For this exercise, write out the whole listing below exactly, omitting its images.

• SUPPLIED DATA
○ ○ ○ ○

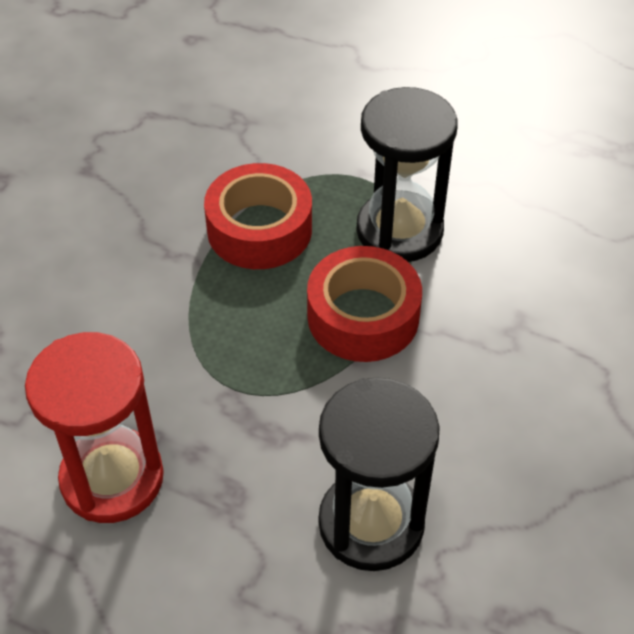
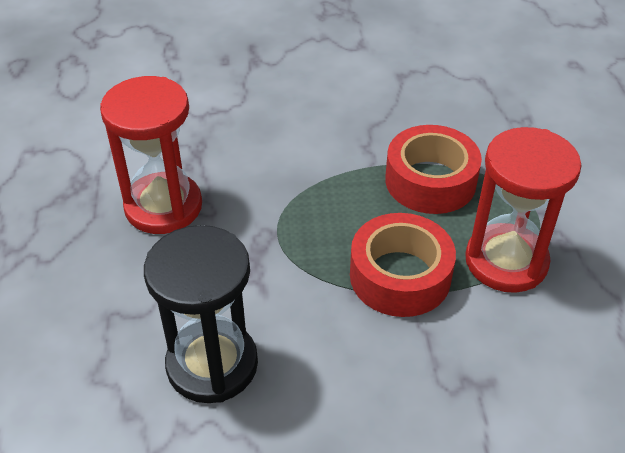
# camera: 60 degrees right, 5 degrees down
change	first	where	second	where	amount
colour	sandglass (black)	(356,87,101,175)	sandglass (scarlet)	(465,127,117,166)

○ ○ ○ ○

• OUTPUT FOR THIS TASK
# camera: 60 degrees right, 5 degrees down
change	first	where	second	where	amount
colour	sandglass (black)	(356,87,101,175)	sandglass (scarlet)	(465,127,117,166)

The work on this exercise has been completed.